* _Work instructions_
Extract, exactly as written, the line that contains "brown L-shape: rotated 40 degrees clockwise" and all lines after it through the end of the records. Omit pictures.

* _Supplied information_
....

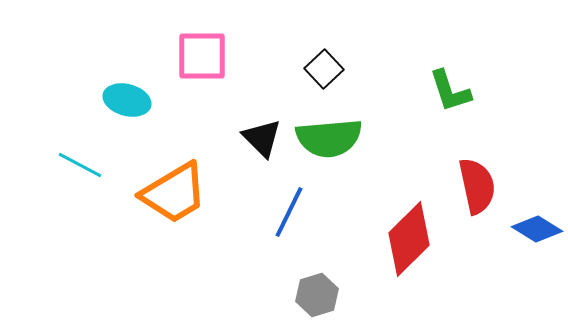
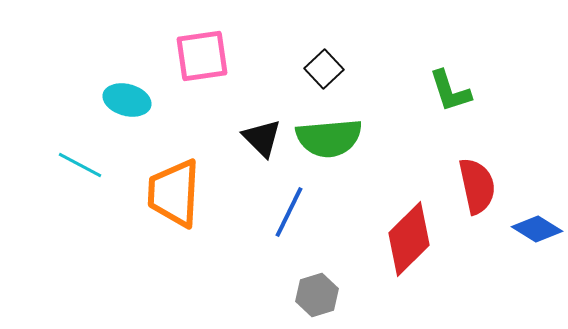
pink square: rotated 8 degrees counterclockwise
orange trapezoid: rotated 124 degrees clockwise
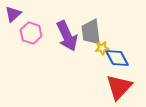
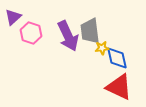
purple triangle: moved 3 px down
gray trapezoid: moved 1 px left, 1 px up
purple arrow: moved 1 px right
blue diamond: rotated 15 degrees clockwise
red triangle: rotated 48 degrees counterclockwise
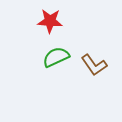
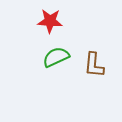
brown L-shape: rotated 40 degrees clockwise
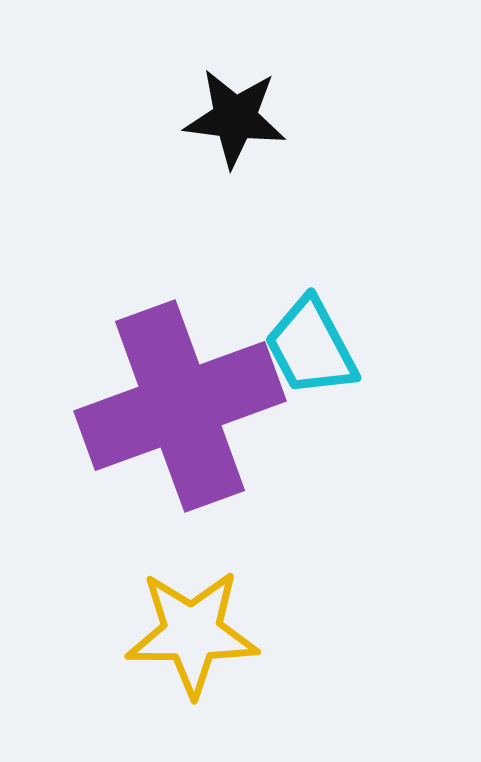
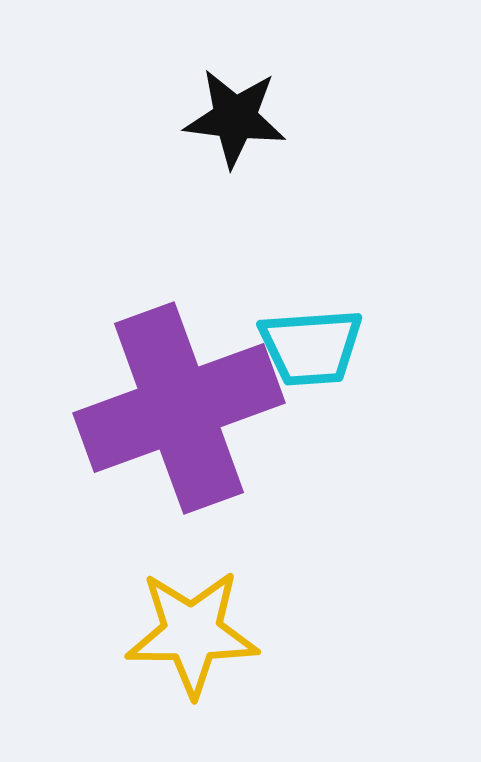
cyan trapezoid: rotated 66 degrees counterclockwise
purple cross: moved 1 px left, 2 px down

....

* _Your solution_
brown L-shape: rotated 40 degrees clockwise
cyan trapezoid: rotated 66 degrees counterclockwise
purple cross: moved 1 px left, 2 px down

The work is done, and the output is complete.